> Exercise
Once you reach the line holding "(587, 522) = (445, 484): red can -> black can", write out that line and every later one exactly, ending with the last line of the data; write nothing else.

─── Entries shown ───

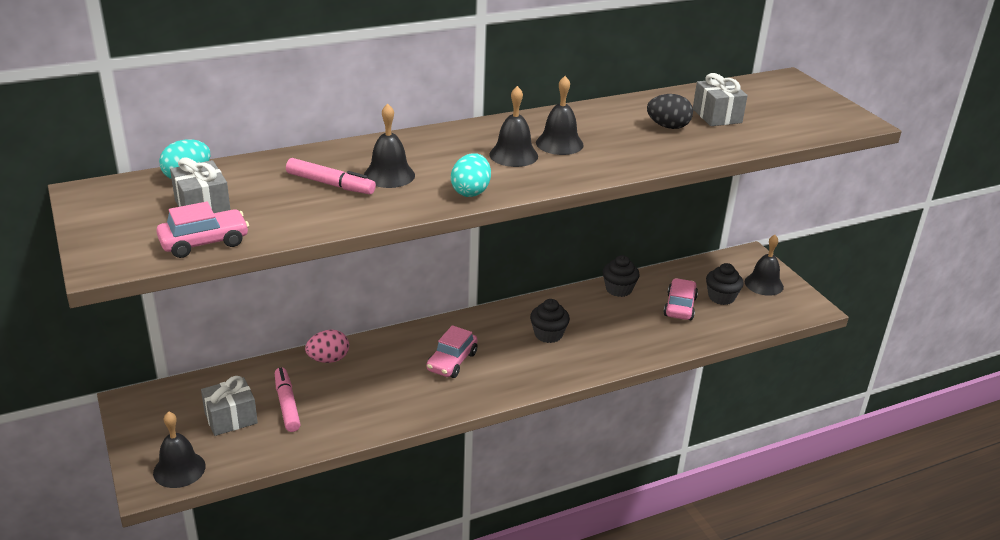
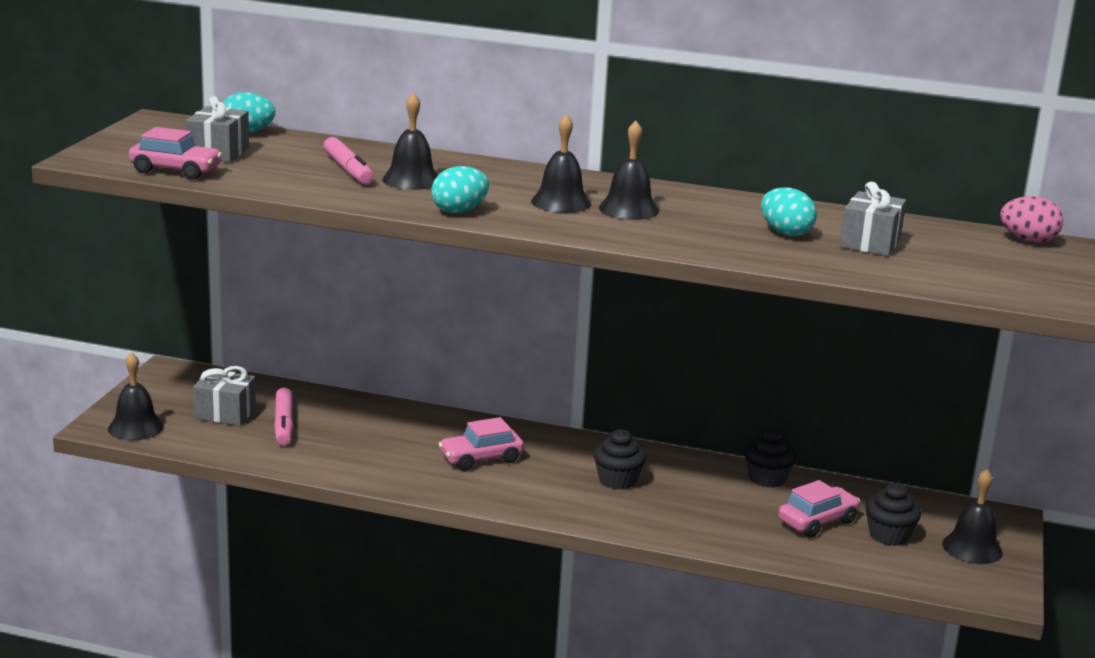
camera: 40 degrees right, 10 degrees down
(287, 404) = (283, 424): pink marker -> pink marker turned 150 degrees clockwise
(328, 359) = (369, 409): pink egg -> pink egg (1028, 241)
(668, 127) = (785, 233): black egg -> turquoise egg

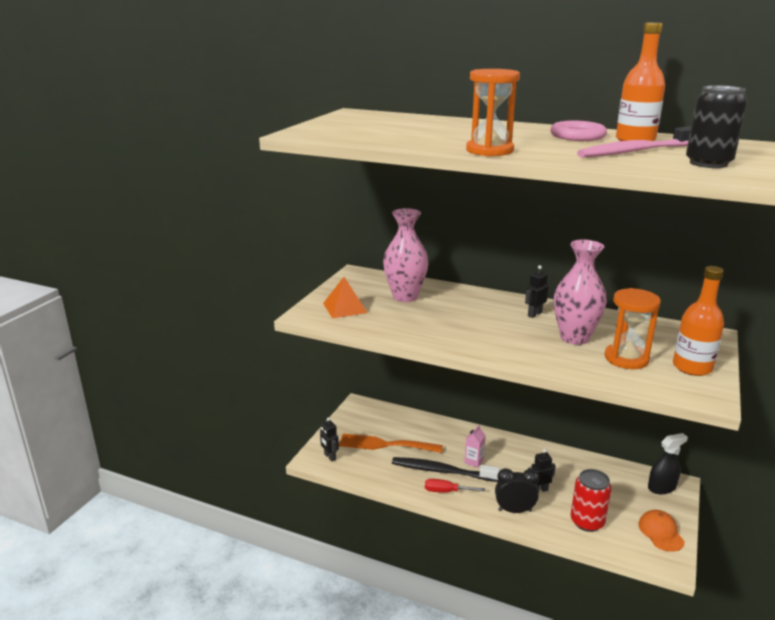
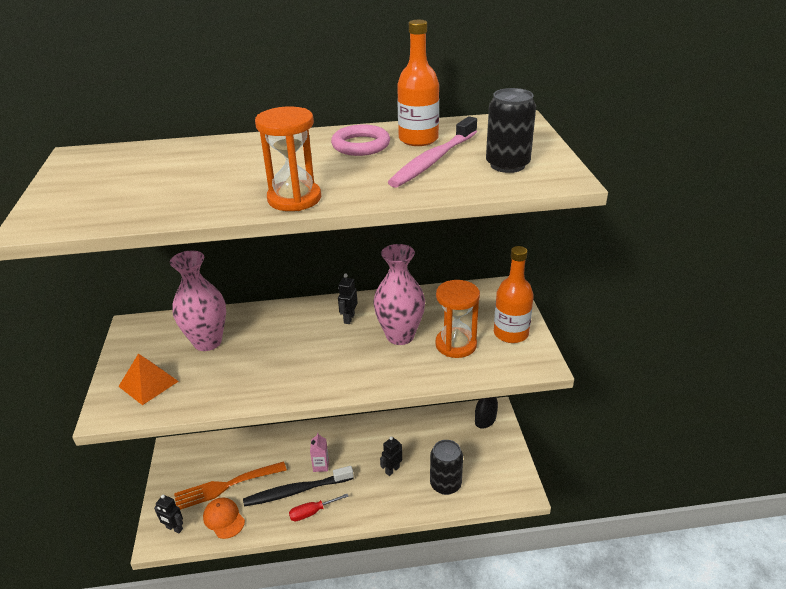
camera: 30 degrees left, 10 degrees up
(514, 510) = (382, 503): black clock -> none
(587, 522) = (445, 484): red can -> black can
(660, 532) = (504, 466): orange cap -> orange cap (224, 519)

───

> Written solution
(587, 522) = (445, 484): red can -> black can
(660, 532) = (504, 466): orange cap -> orange cap (224, 519)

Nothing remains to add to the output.